Find each line in the data below that contains the word "yellow" and copy those lines in full. Matches are case-sensitive.

>>>>

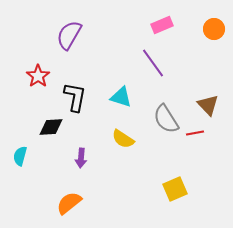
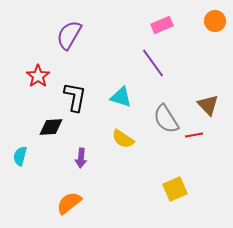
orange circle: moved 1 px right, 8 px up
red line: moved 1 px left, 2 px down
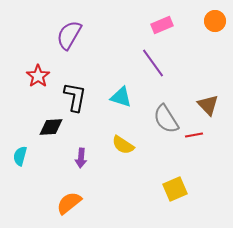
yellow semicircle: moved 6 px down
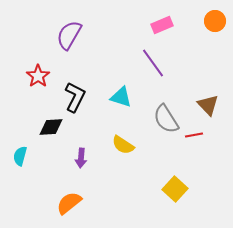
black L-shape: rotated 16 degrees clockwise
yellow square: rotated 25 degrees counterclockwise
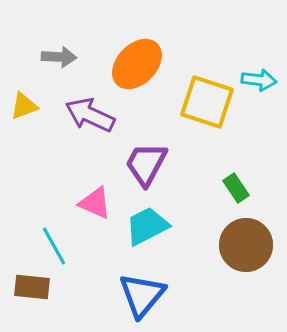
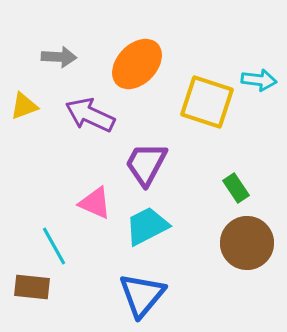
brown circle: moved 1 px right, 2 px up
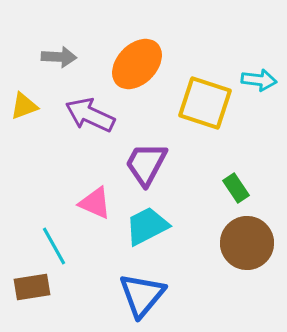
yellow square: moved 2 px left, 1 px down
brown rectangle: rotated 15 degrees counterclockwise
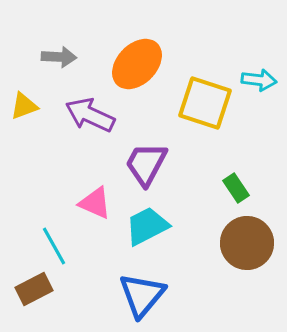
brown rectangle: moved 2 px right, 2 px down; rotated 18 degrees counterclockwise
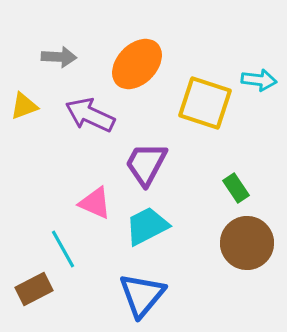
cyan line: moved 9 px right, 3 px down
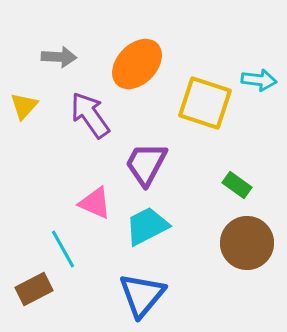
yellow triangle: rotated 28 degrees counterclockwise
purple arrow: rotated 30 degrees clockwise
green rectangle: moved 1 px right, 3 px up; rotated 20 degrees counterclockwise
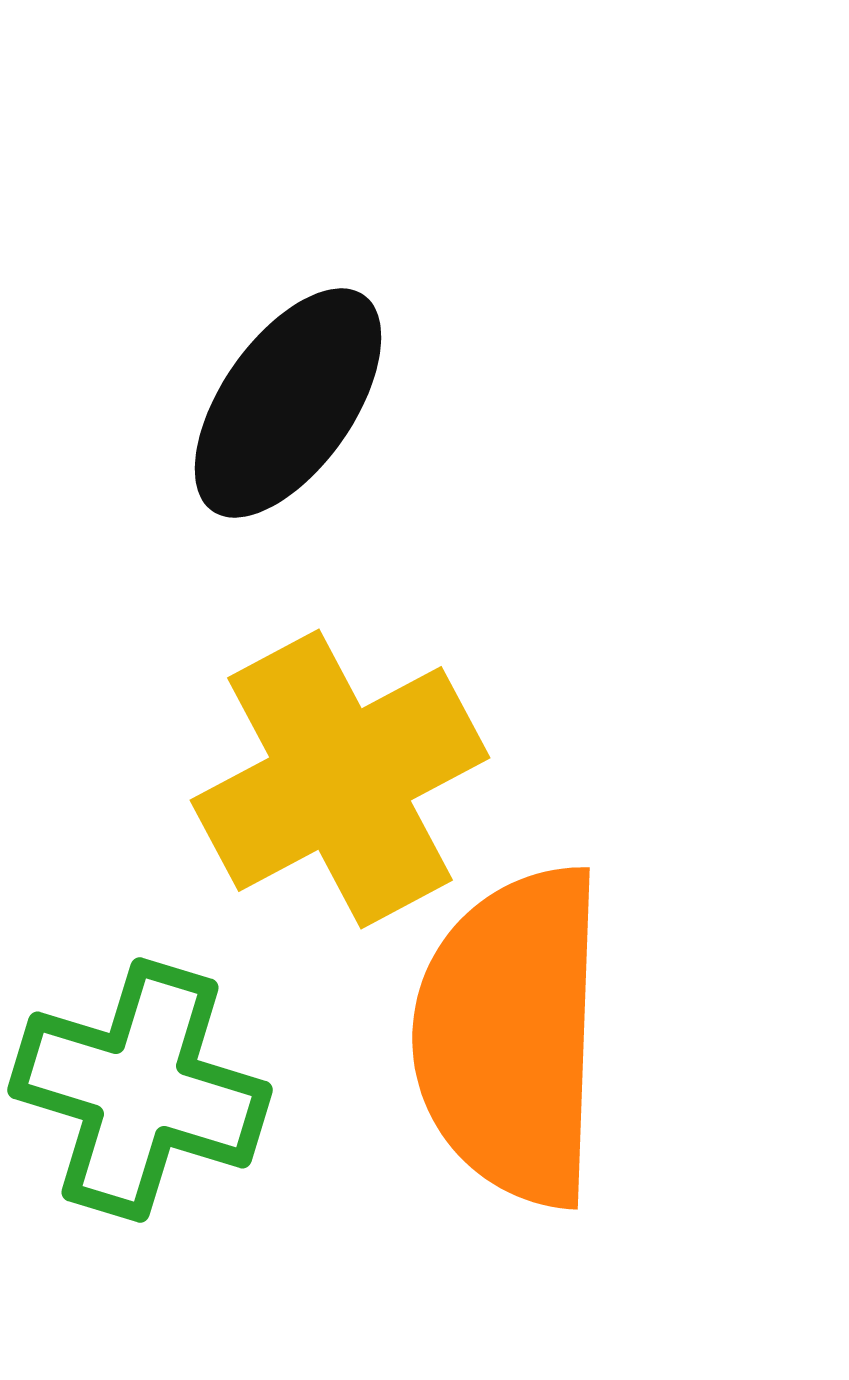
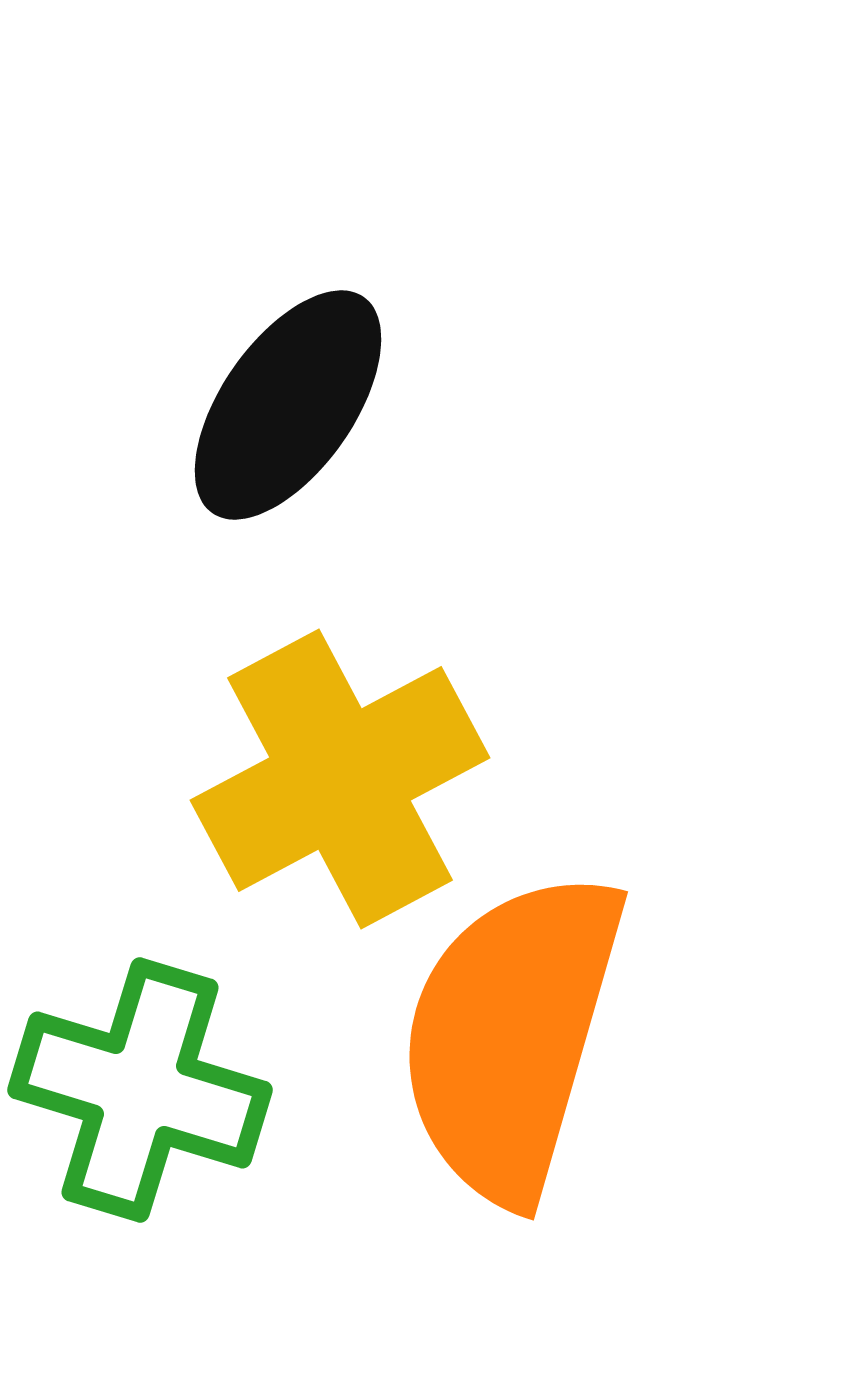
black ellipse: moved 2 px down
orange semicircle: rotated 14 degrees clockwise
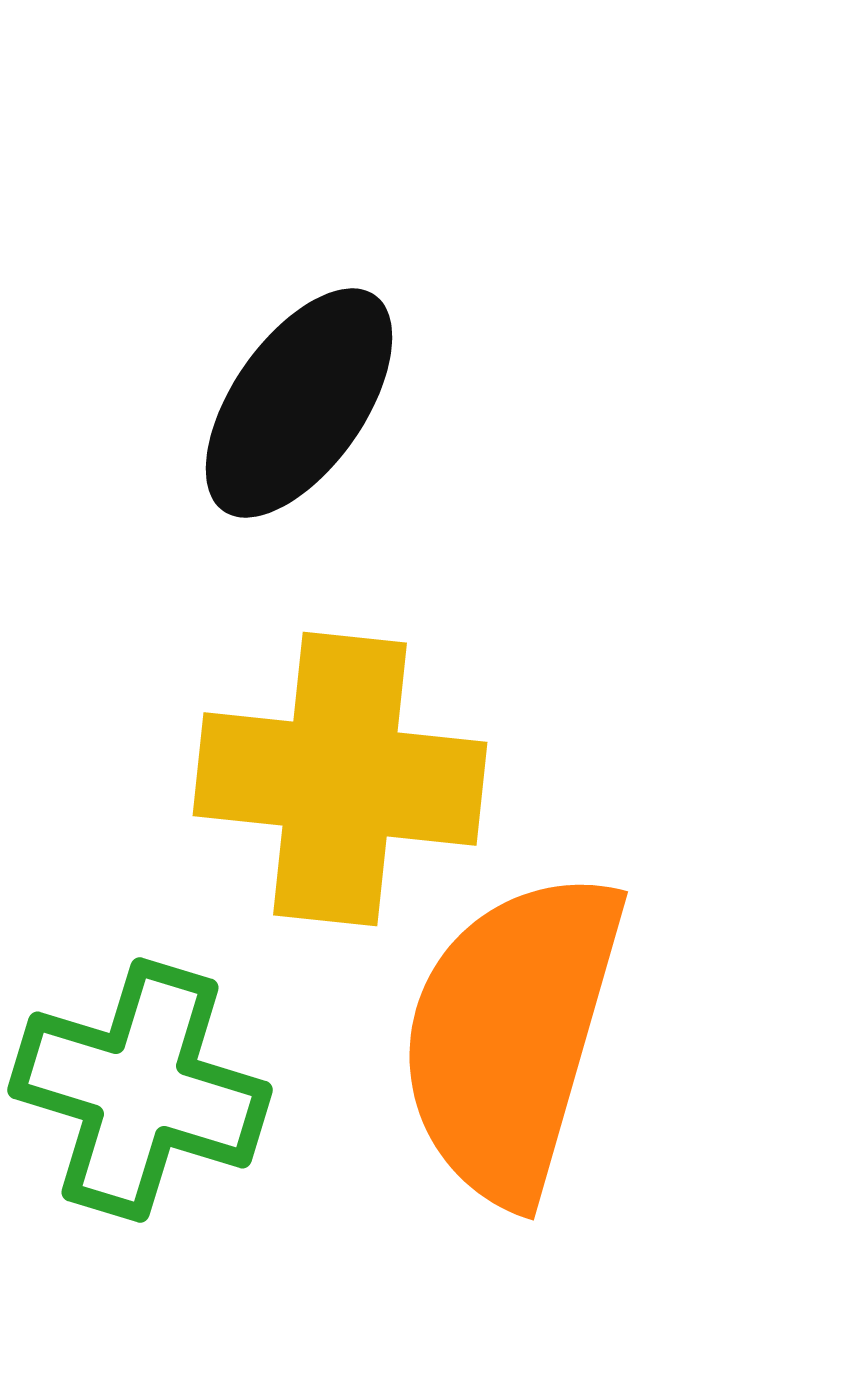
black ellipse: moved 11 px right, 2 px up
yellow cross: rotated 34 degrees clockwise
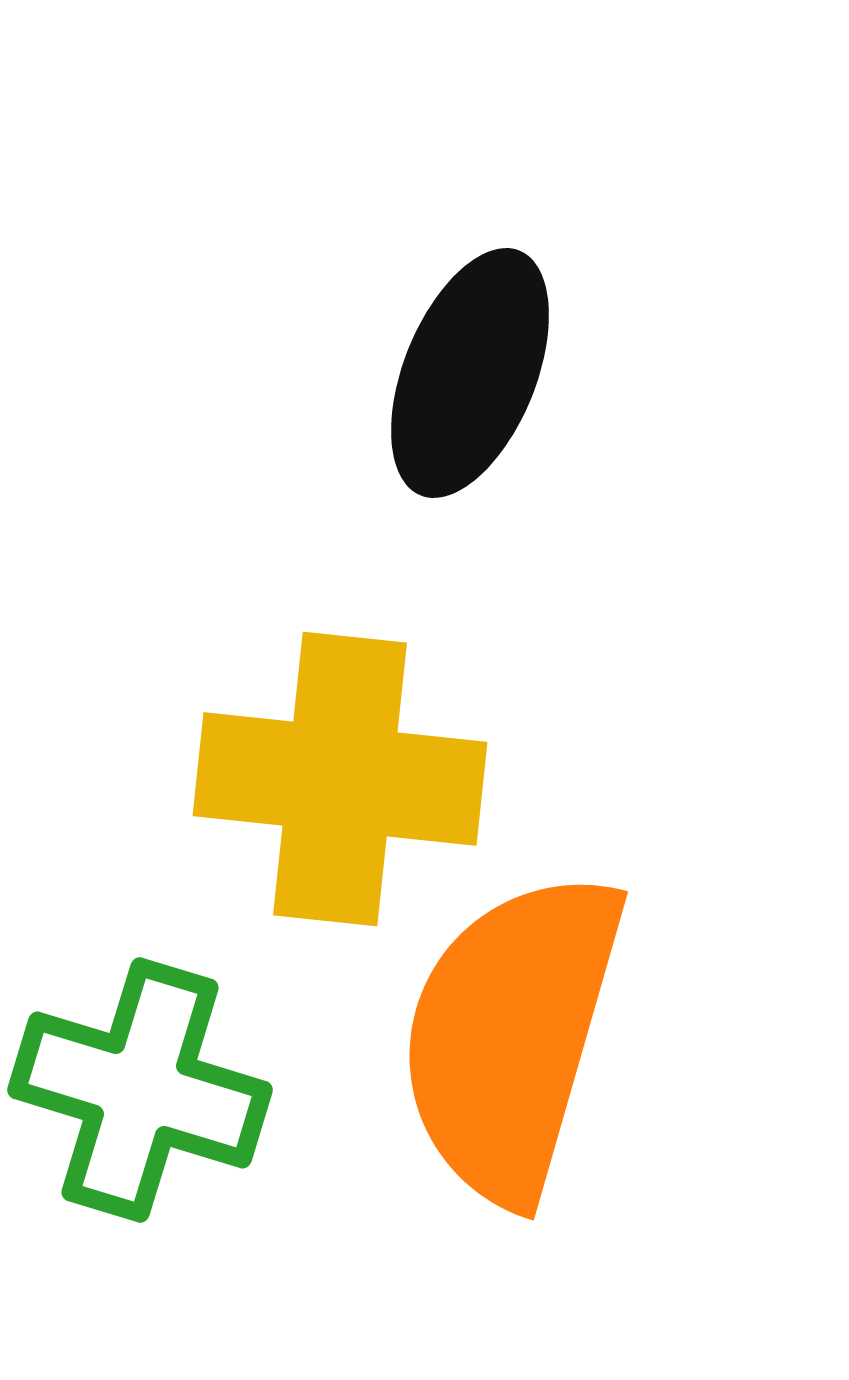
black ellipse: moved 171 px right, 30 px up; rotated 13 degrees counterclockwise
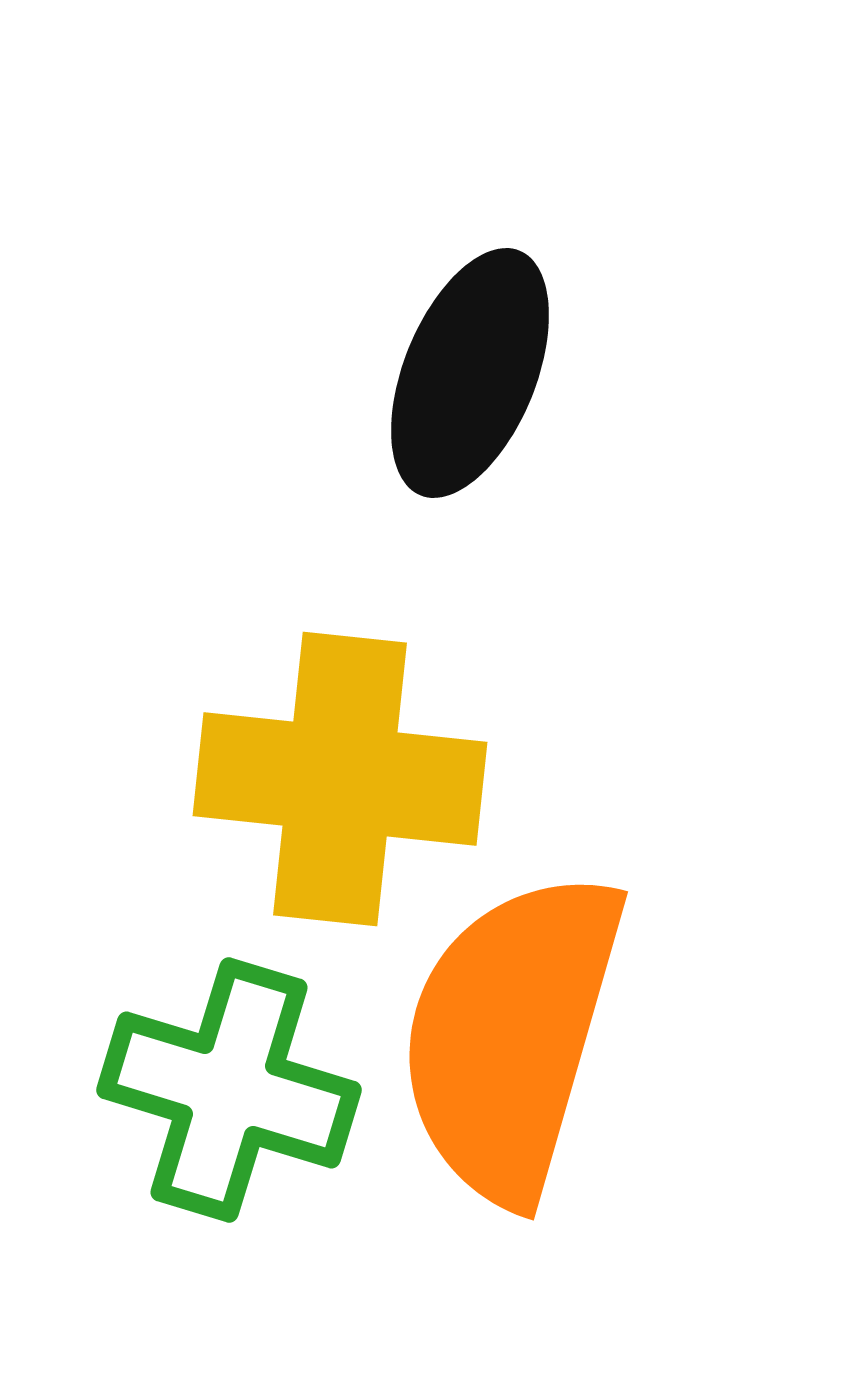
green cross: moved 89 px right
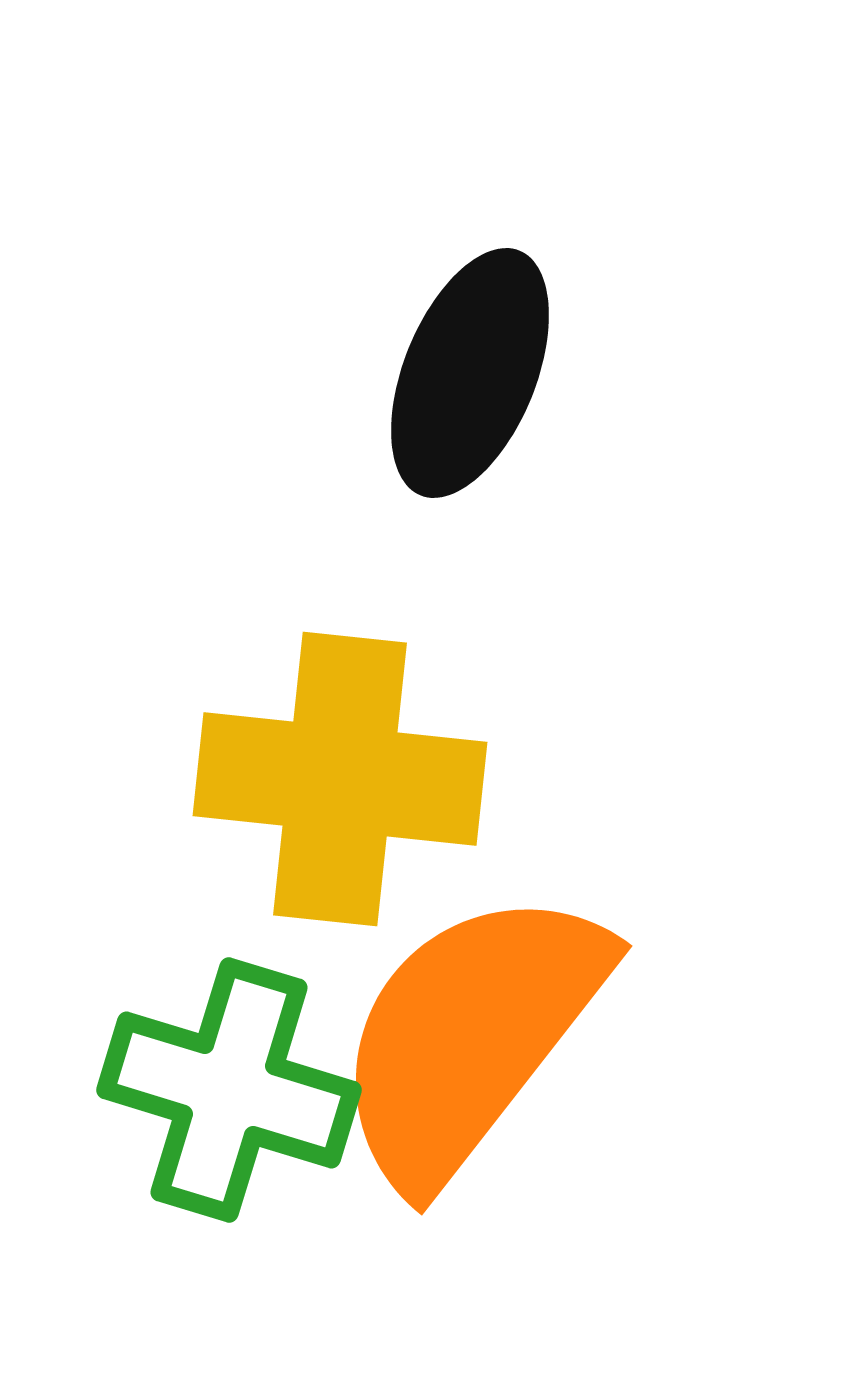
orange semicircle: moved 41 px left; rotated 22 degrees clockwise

<<<<

*FINAL ANSWER:*
yellow semicircle: moved 6 px down
yellow square: rotated 25 degrees counterclockwise
yellow square: moved 2 px left, 1 px down
yellow triangle: rotated 28 degrees counterclockwise
yellow cross: rotated 34 degrees clockwise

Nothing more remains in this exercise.